↓

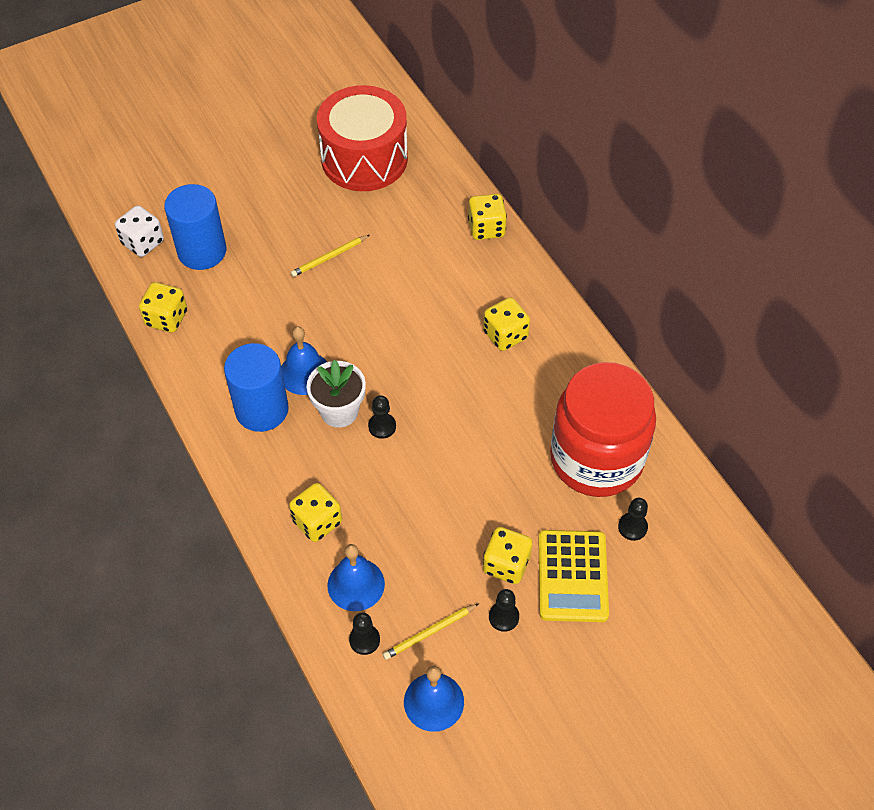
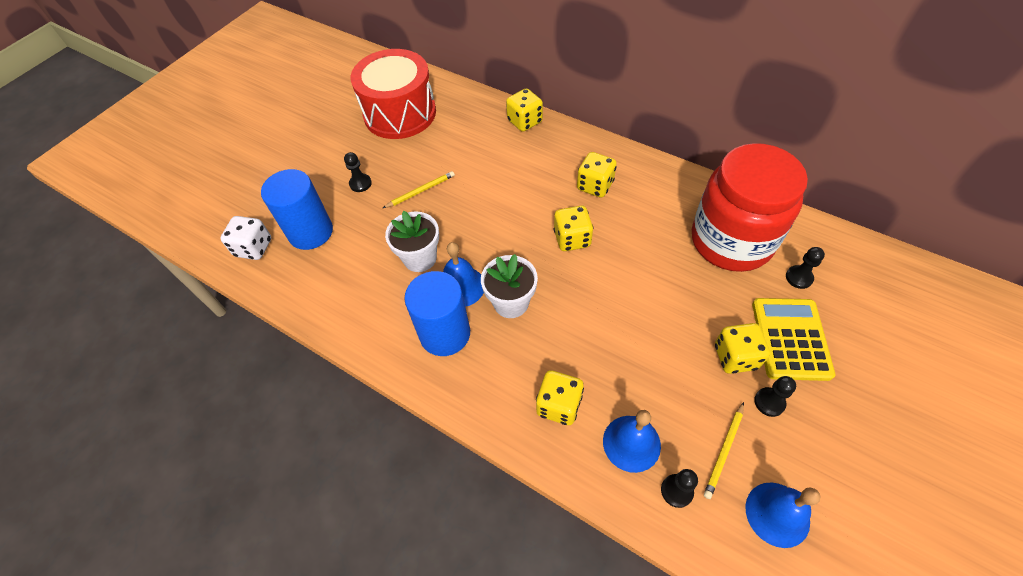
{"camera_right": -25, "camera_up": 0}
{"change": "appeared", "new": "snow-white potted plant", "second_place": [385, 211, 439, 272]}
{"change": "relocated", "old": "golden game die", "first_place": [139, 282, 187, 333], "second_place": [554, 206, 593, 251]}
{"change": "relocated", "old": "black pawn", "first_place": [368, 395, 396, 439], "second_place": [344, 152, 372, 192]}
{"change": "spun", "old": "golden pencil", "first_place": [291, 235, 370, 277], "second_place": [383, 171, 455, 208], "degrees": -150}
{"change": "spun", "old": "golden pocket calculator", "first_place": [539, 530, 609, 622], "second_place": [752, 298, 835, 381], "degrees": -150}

↑
↓

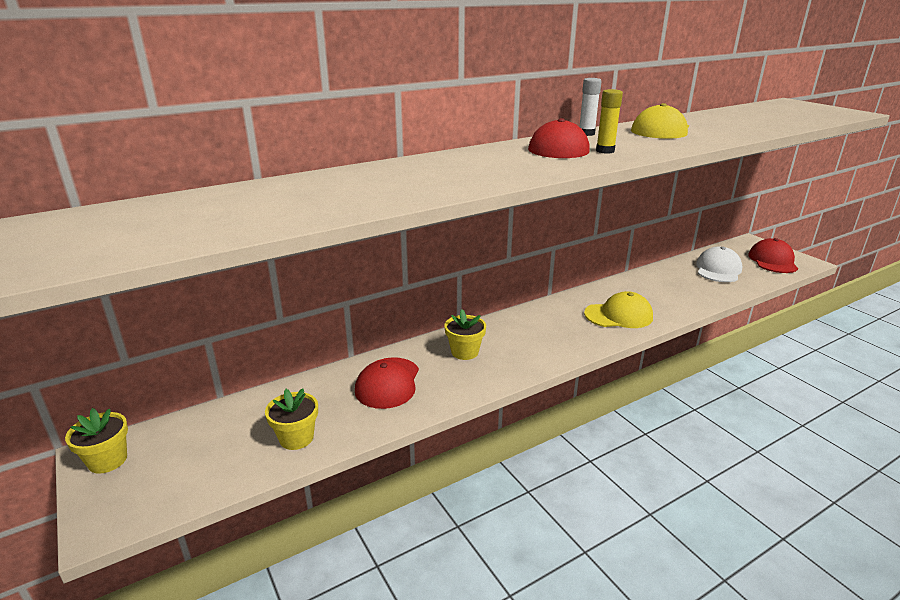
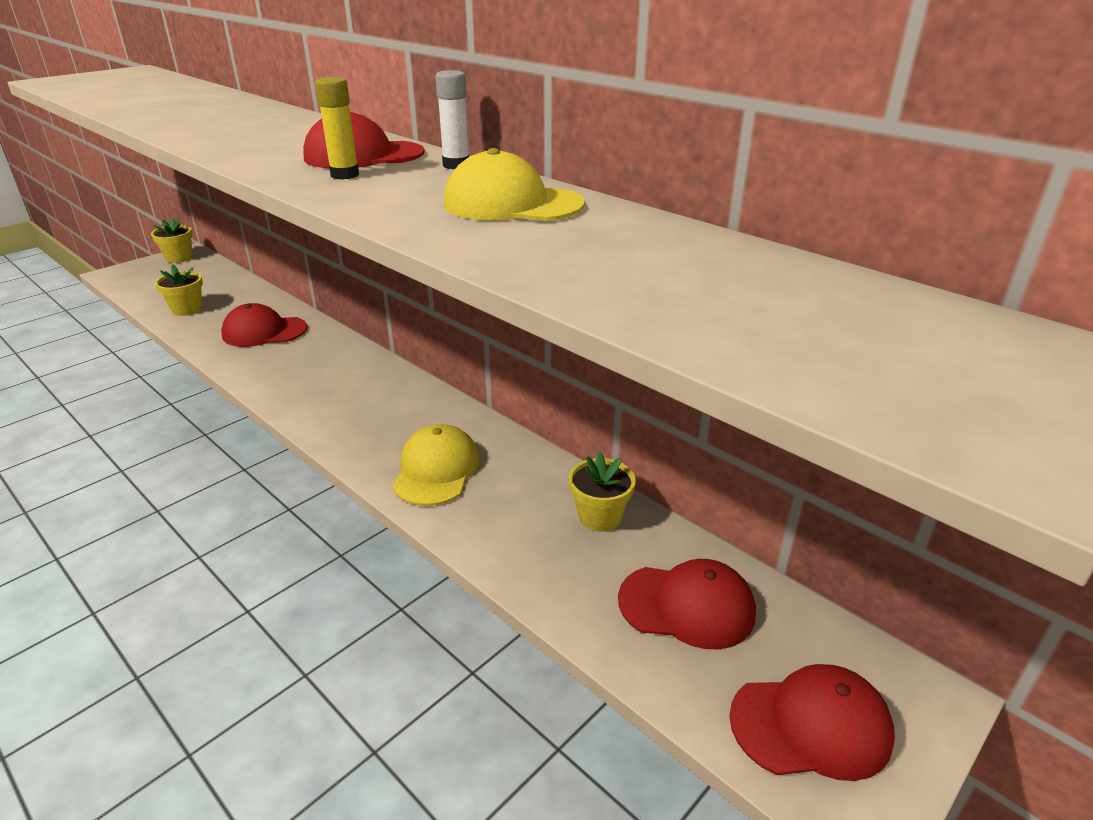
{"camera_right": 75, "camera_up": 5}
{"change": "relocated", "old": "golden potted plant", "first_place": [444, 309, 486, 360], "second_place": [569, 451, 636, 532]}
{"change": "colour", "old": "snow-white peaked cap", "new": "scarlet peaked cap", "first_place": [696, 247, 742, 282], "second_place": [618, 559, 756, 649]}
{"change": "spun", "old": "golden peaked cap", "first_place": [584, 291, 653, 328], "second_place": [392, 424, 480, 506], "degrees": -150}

↑

Your goal: Counting only those lines of the data above where the word "potted" appears, give the number and nothing more.

Written reply: 2